## WHAT TO PRODUCE
Each record below must be written out again in exactly the same form.

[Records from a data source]
○ ○ ○ ○ ○ ○ ○
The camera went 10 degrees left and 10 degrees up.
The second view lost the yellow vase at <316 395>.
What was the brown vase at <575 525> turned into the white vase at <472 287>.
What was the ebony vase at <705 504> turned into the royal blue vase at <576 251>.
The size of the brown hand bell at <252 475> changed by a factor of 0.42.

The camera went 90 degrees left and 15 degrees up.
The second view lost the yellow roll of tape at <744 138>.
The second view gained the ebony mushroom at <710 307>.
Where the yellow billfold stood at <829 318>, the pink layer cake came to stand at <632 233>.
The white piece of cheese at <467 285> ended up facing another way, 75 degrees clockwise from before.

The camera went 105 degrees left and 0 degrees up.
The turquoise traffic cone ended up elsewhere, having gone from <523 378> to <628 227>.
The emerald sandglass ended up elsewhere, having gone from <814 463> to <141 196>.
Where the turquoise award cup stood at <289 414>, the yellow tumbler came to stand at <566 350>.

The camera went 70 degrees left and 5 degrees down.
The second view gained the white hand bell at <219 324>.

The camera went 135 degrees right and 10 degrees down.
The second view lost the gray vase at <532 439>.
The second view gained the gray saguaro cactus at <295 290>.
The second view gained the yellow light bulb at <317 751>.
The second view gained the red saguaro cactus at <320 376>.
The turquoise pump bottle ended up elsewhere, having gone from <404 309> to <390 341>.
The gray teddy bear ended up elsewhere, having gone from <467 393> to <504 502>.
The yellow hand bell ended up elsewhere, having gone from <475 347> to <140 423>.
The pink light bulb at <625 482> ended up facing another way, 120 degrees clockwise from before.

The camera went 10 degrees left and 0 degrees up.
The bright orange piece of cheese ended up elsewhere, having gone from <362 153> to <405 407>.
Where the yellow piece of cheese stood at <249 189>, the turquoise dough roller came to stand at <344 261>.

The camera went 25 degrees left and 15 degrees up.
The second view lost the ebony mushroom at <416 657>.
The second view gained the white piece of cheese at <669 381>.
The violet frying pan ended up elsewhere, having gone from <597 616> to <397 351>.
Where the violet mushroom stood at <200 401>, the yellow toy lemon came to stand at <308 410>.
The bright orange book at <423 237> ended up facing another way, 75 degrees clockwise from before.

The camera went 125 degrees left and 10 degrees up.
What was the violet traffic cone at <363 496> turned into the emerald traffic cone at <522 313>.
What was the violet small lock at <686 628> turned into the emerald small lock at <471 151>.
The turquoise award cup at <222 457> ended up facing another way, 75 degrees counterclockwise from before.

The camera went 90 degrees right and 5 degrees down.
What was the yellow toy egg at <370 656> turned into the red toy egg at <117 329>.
○ ○ ○ ○ ○ ○ ○
## OUTPUT FOR THIS EXERCISE
The camera went 10 degrees left and 10 degrees up.
The second view lost the yellow vase at <316 395>.
What was the brown vase at <575 525> turned into the white vase at <472 287>.
What was the ebony vase at <705 504> turned into the royal blue vase at <576 251>.
The size of the brown hand bell at <252 475> changed by a factor of 0.42.

The camera went 90 degrees left and 15 degrees up.
The second view lost the yellow roll of tape at <744 138>.
The second view gained the ebony mushroom at <710 307>.
Where the yellow billfold stood at <829 318>, the pink layer cake came to stand at <632 233>.
The white piece of cheese at <467 285> ended up facing another way, 75 degrees clockwise from before.

The camera went 105 degrees left and 0 degrees up.
The turquoise traffic cone ended up elsewhere, having gone from <523 378> to <628 227>.
The emerald sandglass ended up elsewhere, having gone from <814 463> to <141 196>.
Where the turquoise award cup stood at <289 414>, the yellow tumbler came to stand at <566 350>.

The camera went 70 degrees left and 5 degrees down.
The second view gained the white hand bell at <219 324>.

The camera went 135 degrees right and 10 degrees down.
The second view lost the gray vase at <532 439>.
The second view gained the gray saguaro cactus at <295 290>.
The second view gained the yellow light bulb at <317 751>.
The second view gained the red saguaro cactus at <320 376>.
The turquoise pump bottle ended up elsewhere, having gone from <404 309> to <390 341>.
The gray teddy bear ended up elsewhere, having gone from <467 393> to <504 502>.
The yellow hand bell ended up elsewhere, having gone from <475 347> to <140 423>.
The pink light bulb at <625 482> ended up facing another way, 120 degrees clockwise from before.

The camera went 10 degrees left and 0 degrees up.
The bright orange piece of cheese ended up elsewhere, having gone from <362 153> to <405 407>.
Where the yellow piece of cheese stood at <249 189>, the turquoise dough roller came to stand at <344 261>.

The camera went 25 degrees left and 15 degrees up.
The second view lost the ebony mushroom at <416 657>.
The second view gained the white piece of cheese at <669 381>.
The violet frying pan ended up elsewhere, having gone from <597 616> to <397 351>.
Where the violet mushroom stood at <200 401>, the yellow toy lemon came to stand at <308 410>.
The bright orange book at <423 237> ended up facing another way, 75 degrees clockwise from before.

The camera went 125 degrees left and 10 degrees up.
What was the violet traffic cone at <363 496> turned into the emerald traffic cone at <522 313>.
What was the violet small lock at <686 628> turned into the emerald small lock at <471 151>.
The turquoise award cup at <222 457> ended up facing another way, 75 degrees counterclockwise from before.

The camera went 90 degrees right and 5 degrees down.
What was the yellow toy egg at <370 656> turned into the red toy egg at <117 329>.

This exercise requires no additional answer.